Only the lines below from the one that contains "green cross: moved 1 px left, 3 px up" through the one that contains "gray pentagon: moved 11 px left" should appear in your answer, exact and without pictures.

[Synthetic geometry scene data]
*** Begin section ***

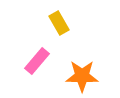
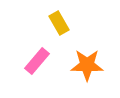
orange star: moved 5 px right, 11 px up
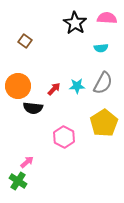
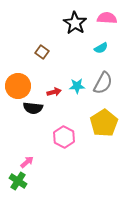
brown square: moved 17 px right, 11 px down
cyan semicircle: rotated 24 degrees counterclockwise
red arrow: moved 3 px down; rotated 32 degrees clockwise
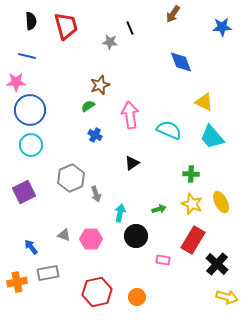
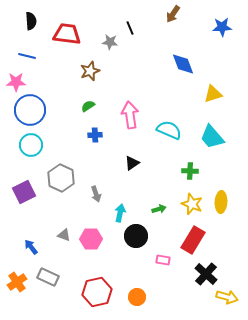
red trapezoid: moved 1 px right, 8 px down; rotated 68 degrees counterclockwise
blue diamond: moved 2 px right, 2 px down
brown star: moved 10 px left, 14 px up
yellow triangle: moved 9 px right, 8 px up; rotated 42 degrees counterclockwise
blue cross: rotated 32 degrees counterclockwise
green cross: moved 1 px left, 3 px up
gray hexagon: moved 10 px left; rotated 12 degrees counterclockwise
yellow ellipse: rotated 30 degrees clockwise
black cross: moved 11 px left, 10 px down
gray rectangle: moved 4 px down; rotated 35 degrees clockwise
orange cross: rotated 24 degrees counterclockwise
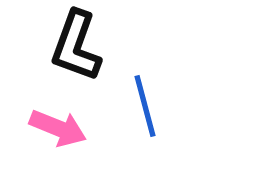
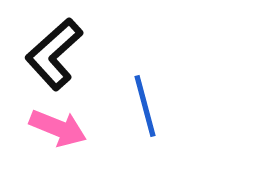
black L-shape: moved 22 px left, 8 px down; rotated 28 degrees clockwise
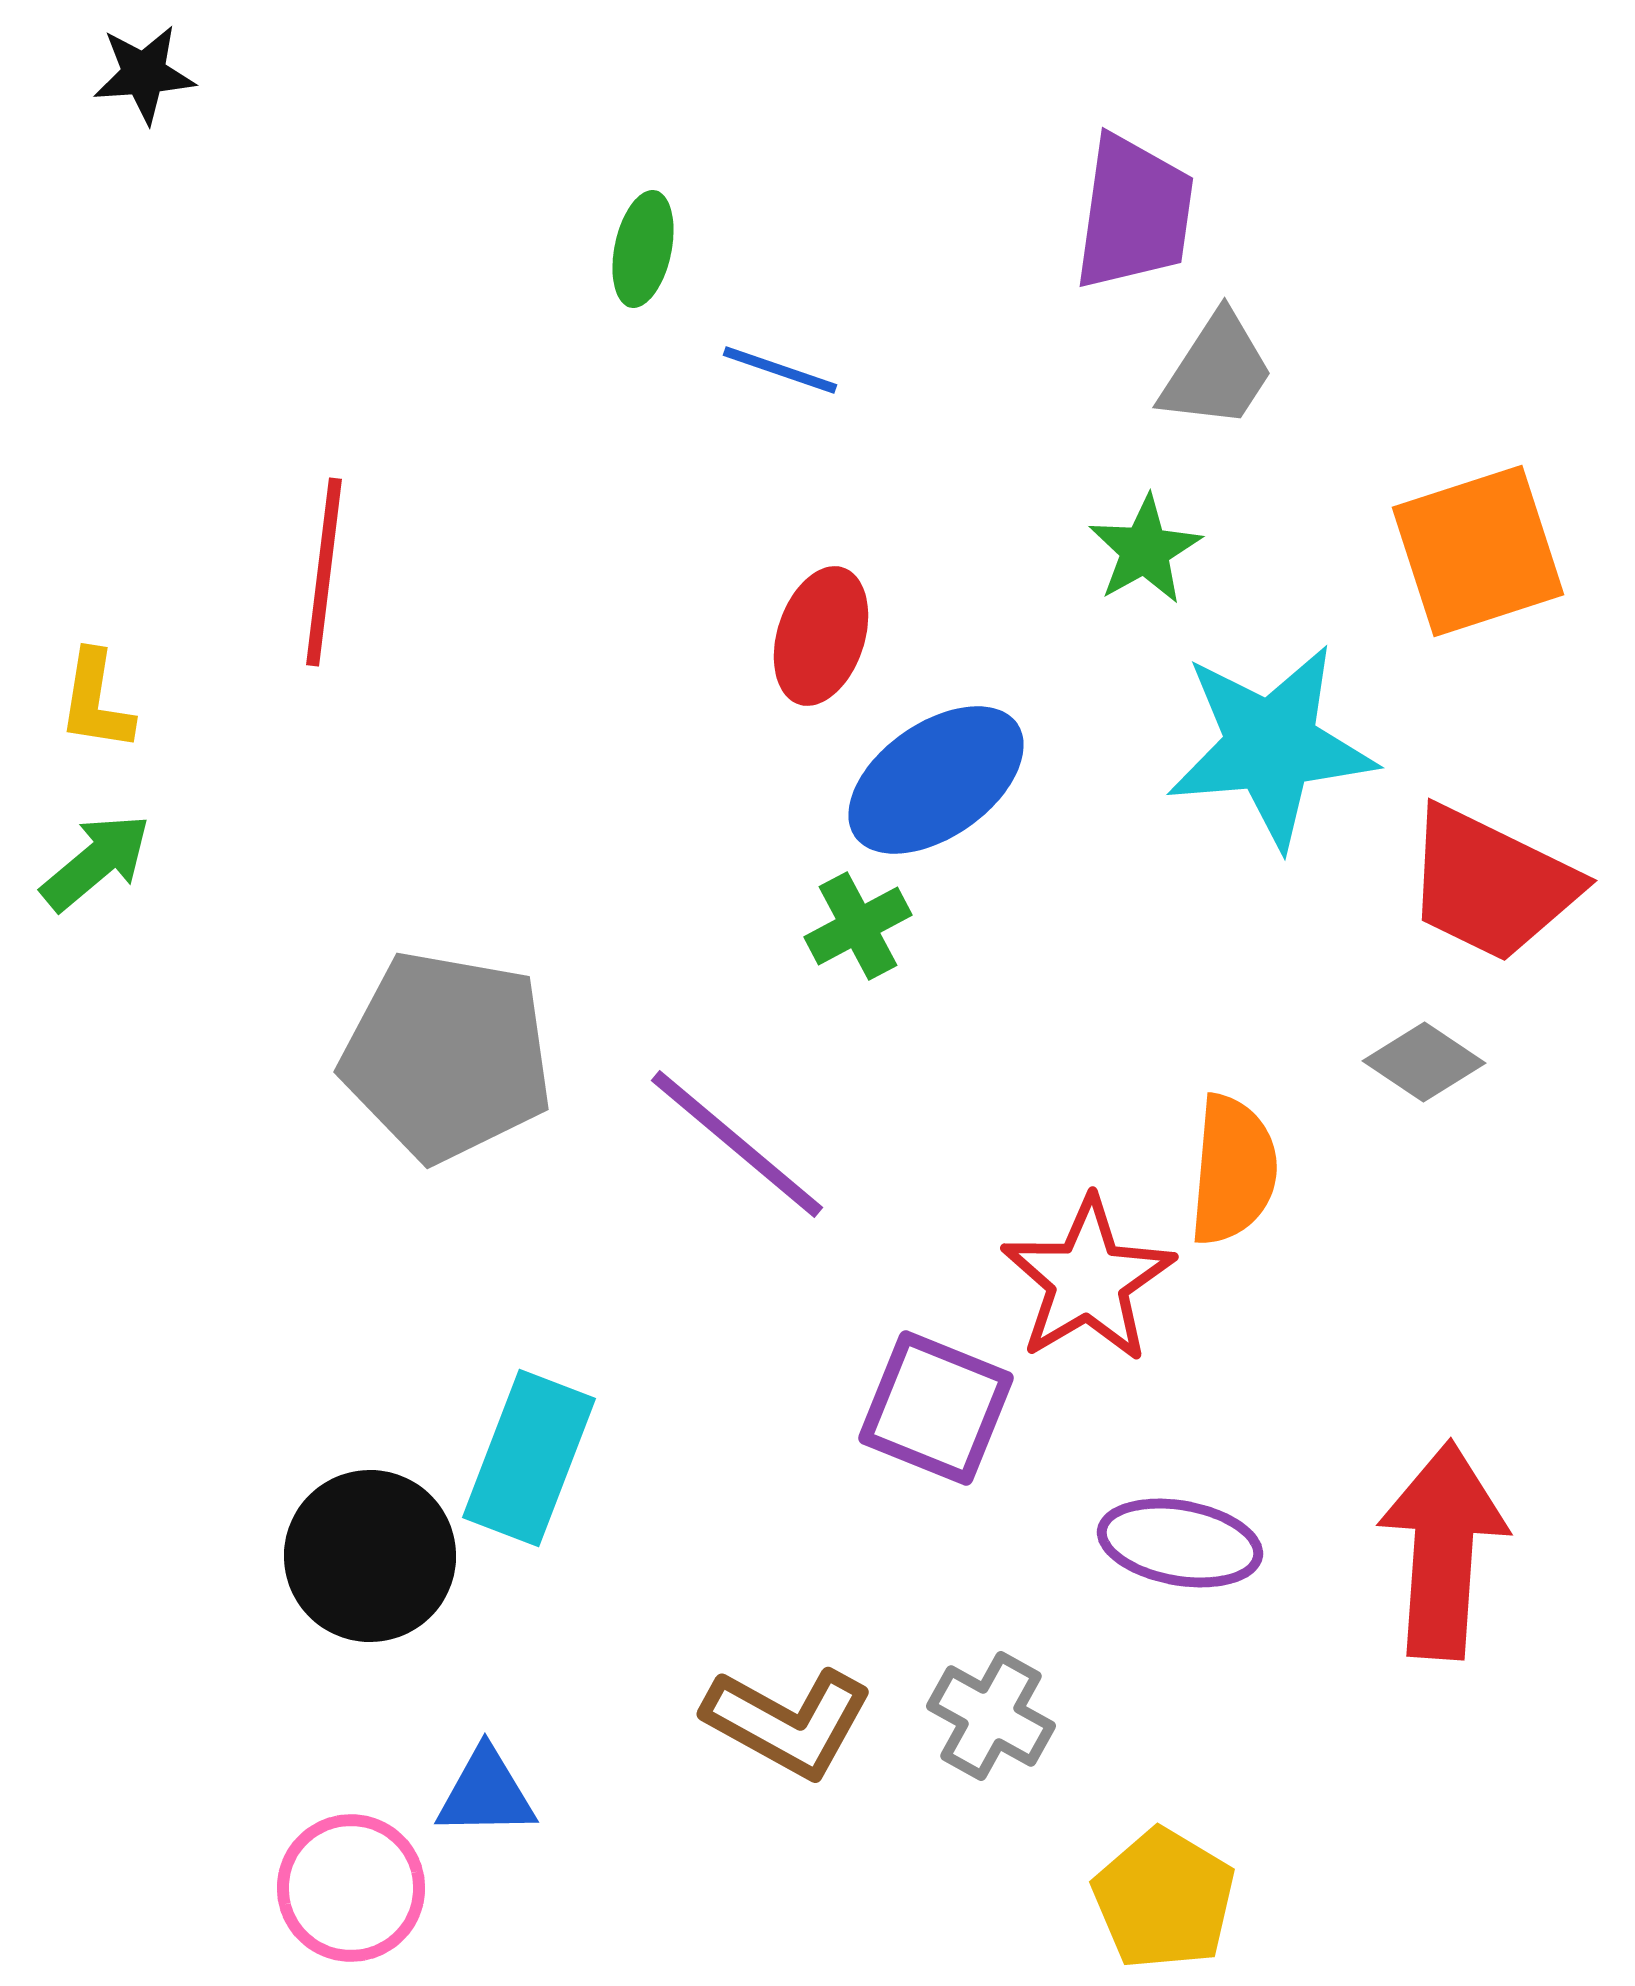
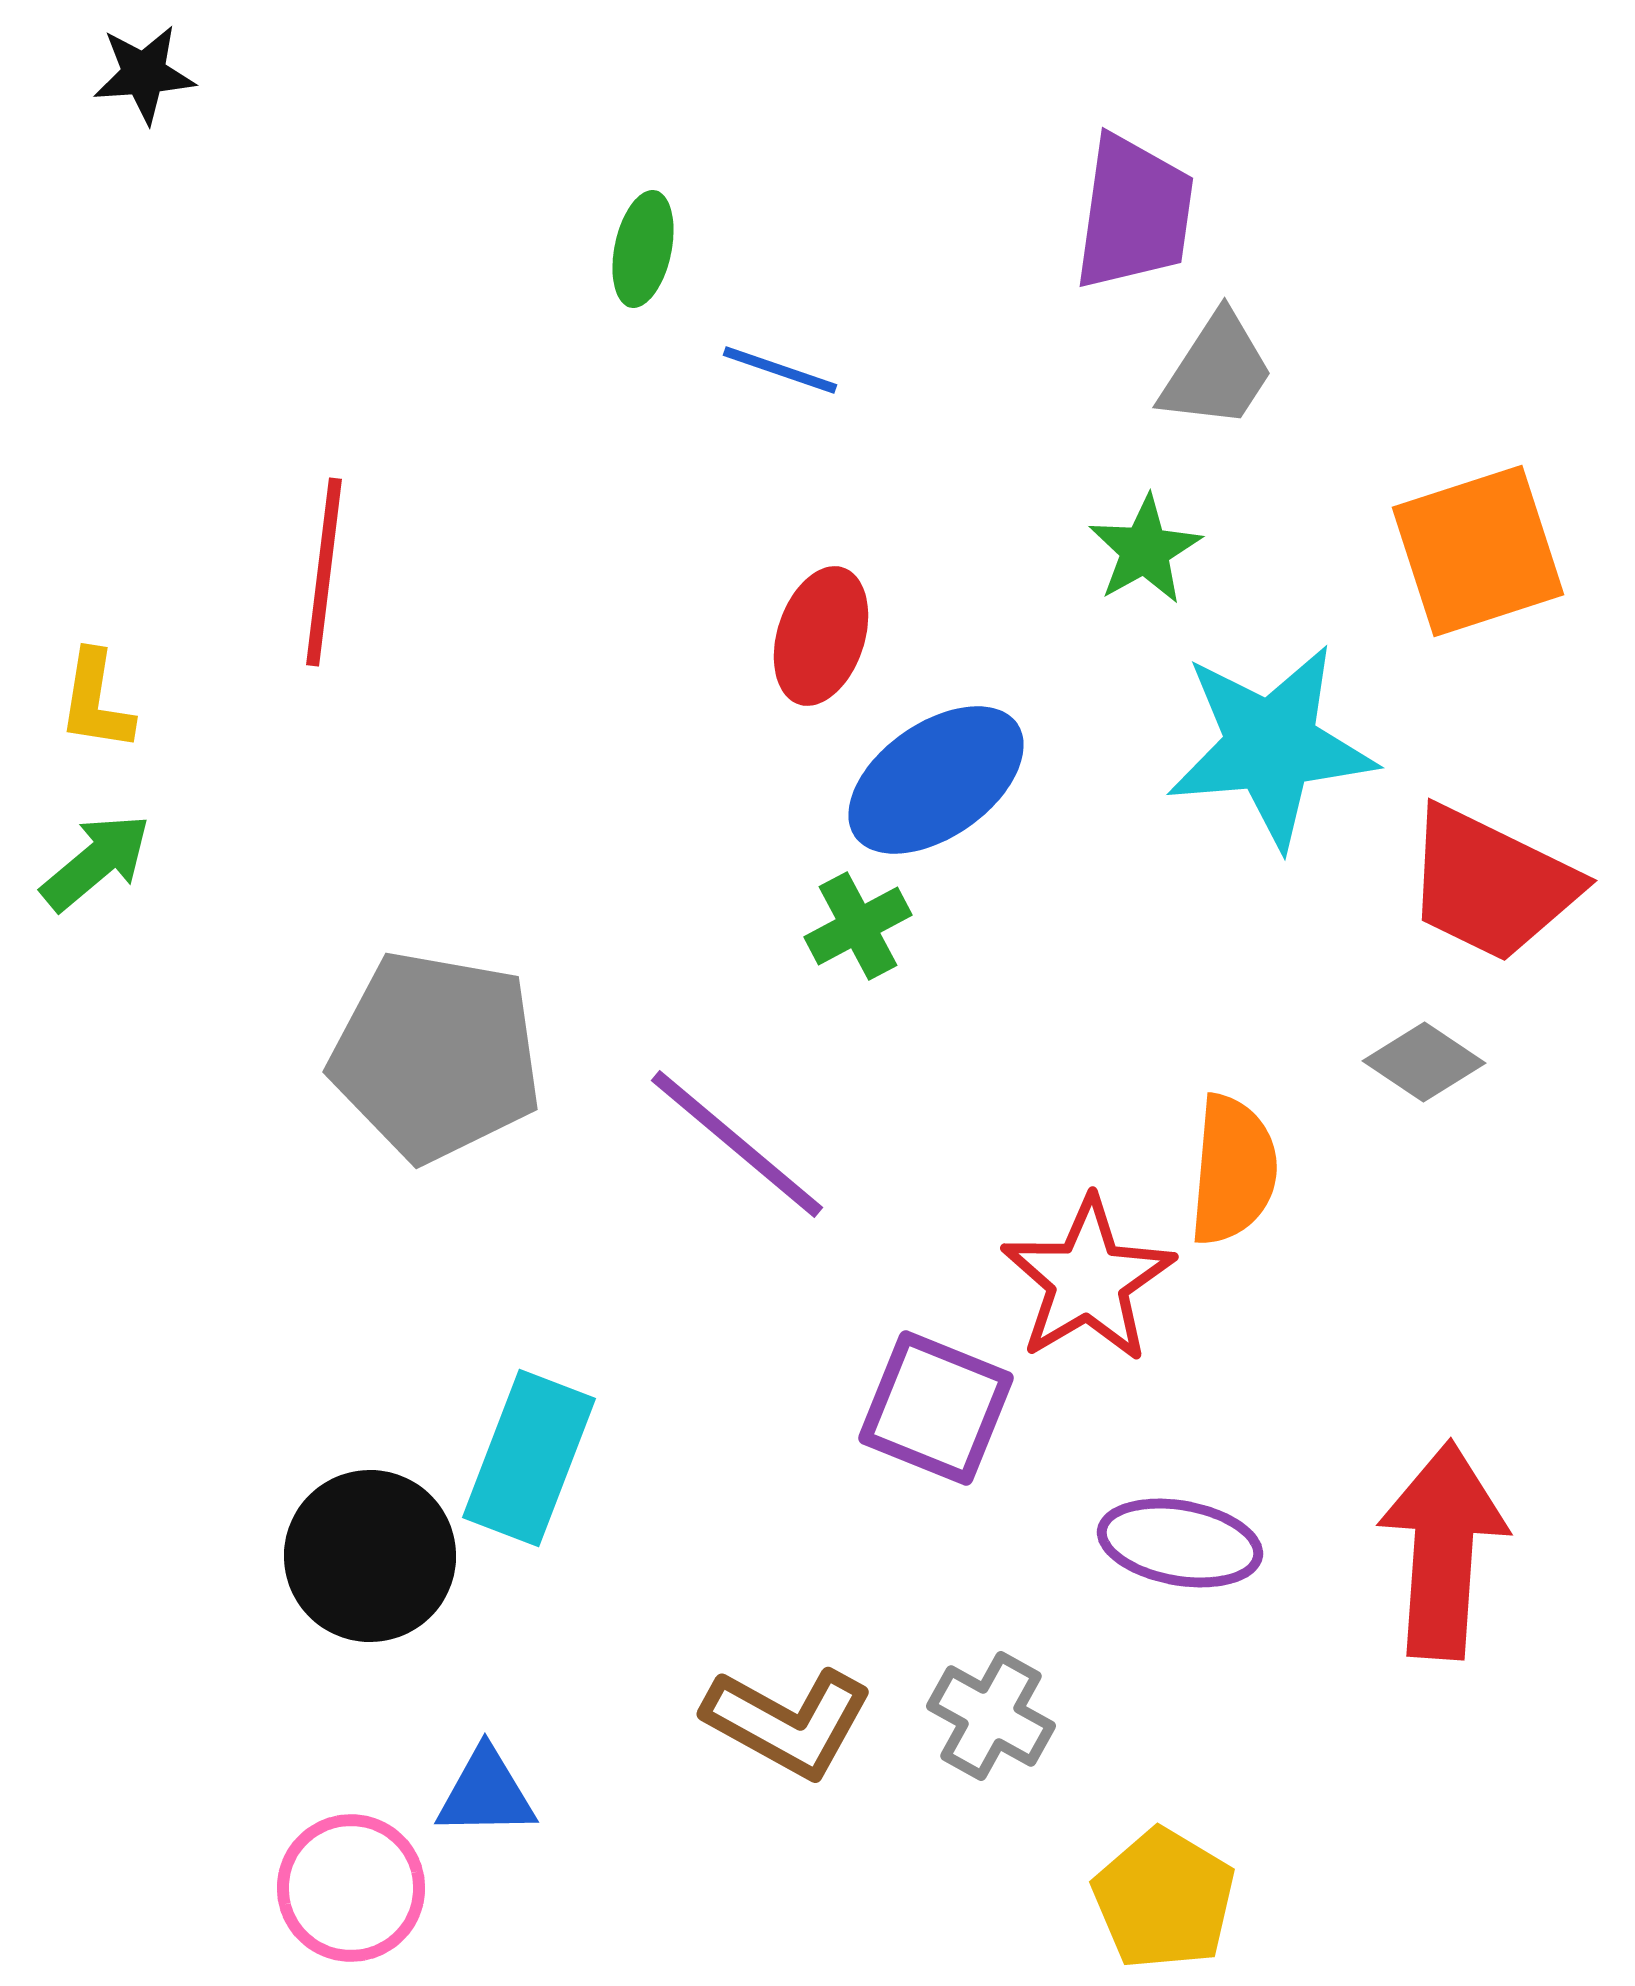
gray pentagon: moved 11 px left
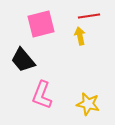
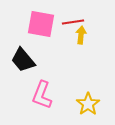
red line: moved 16 px left, 6 px down
pink square: rotated 24 degrees clockwise
yellow arrow: moved 1 px right, 1 px up; rotated 18 degrees clockwise
yellow star: rotated 25 degrees clockwise
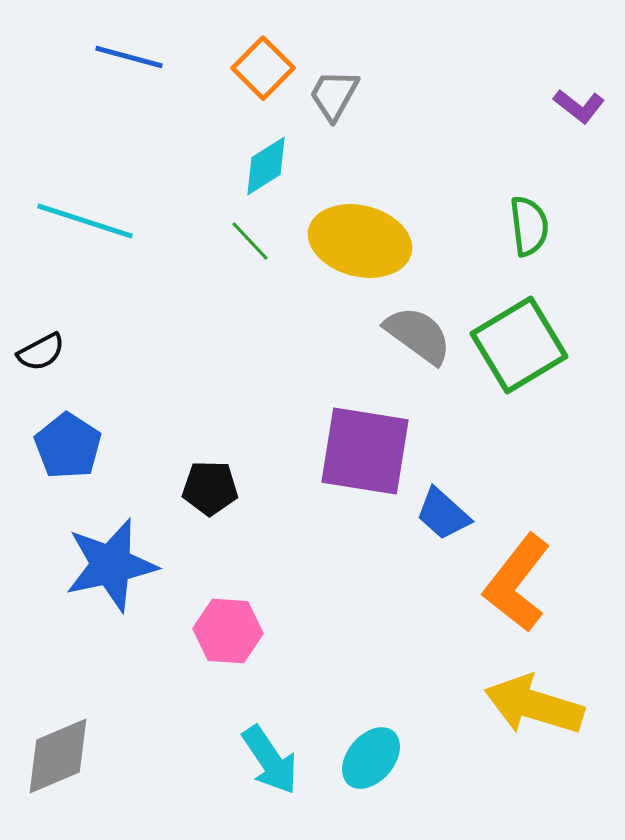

*** End section ***

Solution for this task:
green cross: moved 1 px left, 3 px up
gray hexagon: moved 10 px left; rotated 12 degrees counterclockwise
yellow ellipse: rotated 30 degrees clockwise
black cross: moved 11 px left, 10 px down
gray rectangle: moved 4 px down; rotated 35 degrees clockwise
orange cross: rotated 24 degrees counterclockwise
black L-shape: moved 22 px left, 8 px down; rotated 28 degrees clockwise
gray pentagon: moved 11 px left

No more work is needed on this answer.